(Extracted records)
━━━━━━━━━━━━━━━━━━━━━━━━━━━━━━
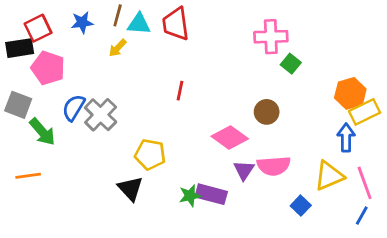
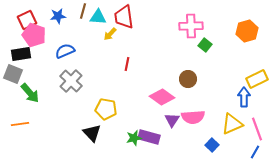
black rectangle: (20, 48) -> (21, 54), moved
yellow arrow: (118, 48) -> (110, 34), moved
pink pentagon: (48, 68) -> (34, 35), moved
orange hexagon: (350, 93) -> (247, 31), moved
blue semicircle: (74, 108) -> (65, 51), moved, turned 36

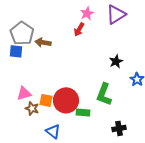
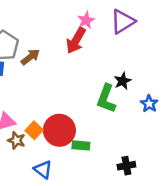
red arrow: (79, 29) -> (76, 40), size x1.5
brown arrow: (43, 42) -> (30, 57), turned 133
green L-shape: (104, 94) -> (106, 99), moved
orange square: (46, 100) -> (34, 130), turned 32

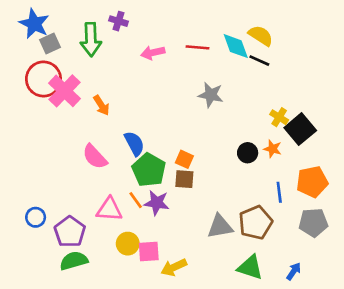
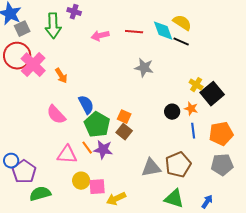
brown square: (184, 179) -> (124, 132), turned 35
blue line: (279, 192) -> (193, 131), moved
purple pentagon: (70, 232) -> (24, 172), moved

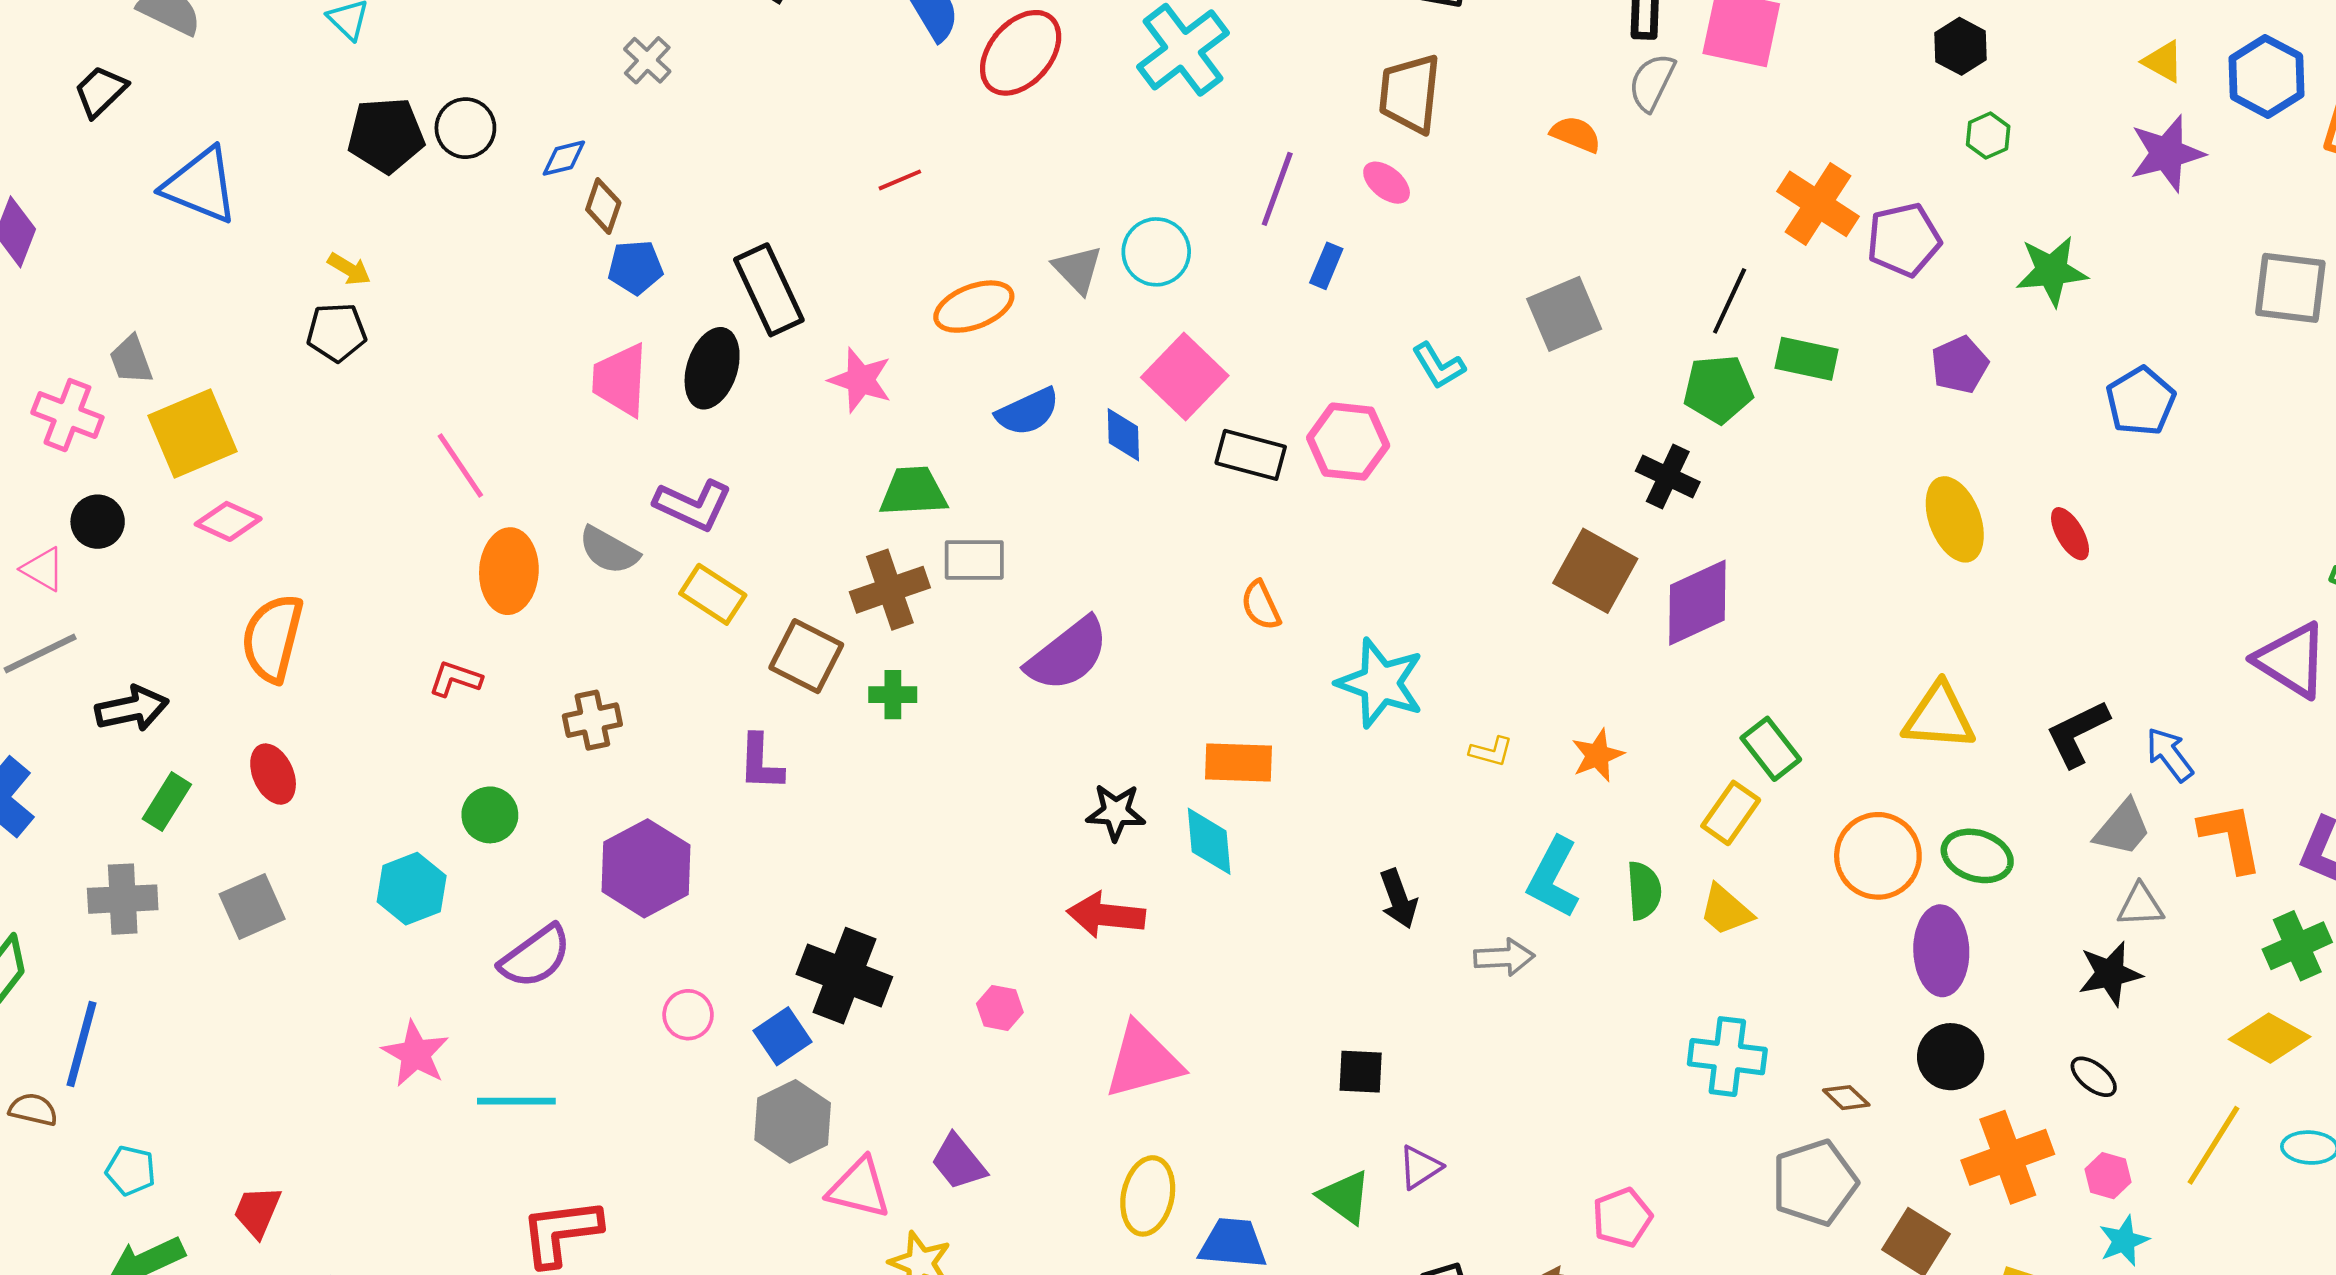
━━━━━━━━━━━━━━━━━━━━━━━━━━━━━━
* GOAL OF THE EXERCISE *
Print every record exactly, without the pictures.

* ANSWER TO THIS PROBLEM *
black rectangle: (20, 48) -> (21, 54), moved
yellow arrow: (118, 48) -> (110, 34), moved
pink pentagon: (48, 68) -> (34, 35), moved
orange hexagon: (350, 93) -> (247, 31), moved
blue semicircle: (74, 108) -> (65, 51), moved, turned 36

red arrow: (79, 29) -> (76, 40), size x1.5
brown arrow: (43, 42) -> (30, 57), turned 133
green L-shape: (104, 94) -> (106, 99), moved
orange square: (46, 100) -> (34, 130), turned 32

brown square: (184, 179) -> (124, 132), turned 35
blue line: (279, 192) -> (193, 131), moved
purple pentagon: (70, 232) -> (24, 172), moved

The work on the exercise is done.